Provided data ::
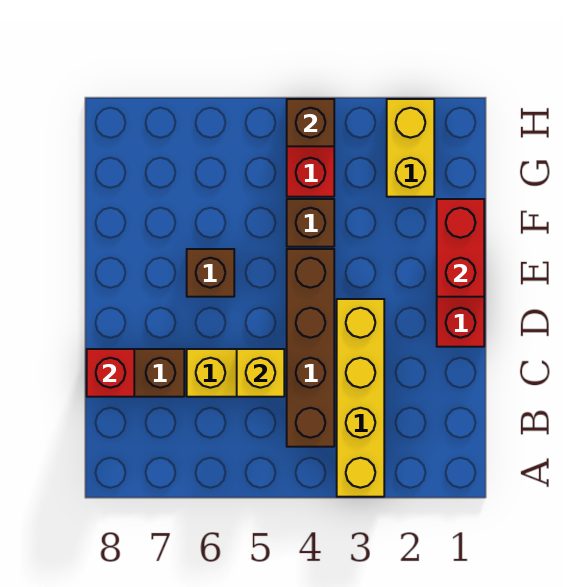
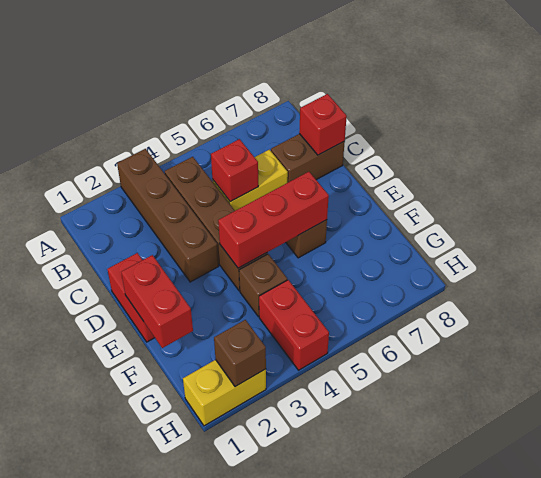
yellow brick A3:D3 level 1 -> brown brick A3:D3 level 1
yellow brick C5 level 2 -> red brick C5 level 2
none -> red brick E4:E6 level 2
yellow brick G2:H2 level 1 -> yellow brick H1:H2 level 1
brown brick H4 level 2 -> brown brick H2 level 2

What the exercise asks ::
Your response must reproduce every line of the data exactly, with images omitted.

Written response ::
yellow brick A3:D3 level 1 -> brown brick A3:D3 level 1
yellow brick C5 level 2 -> red brick C5 level 2
none -> red brick E4:E6 level 2
yellow brick G2:H2 level 1 -> yellow brick H1:H2 level 1
brown brick H4 level 2 -> brown brick H2 level 2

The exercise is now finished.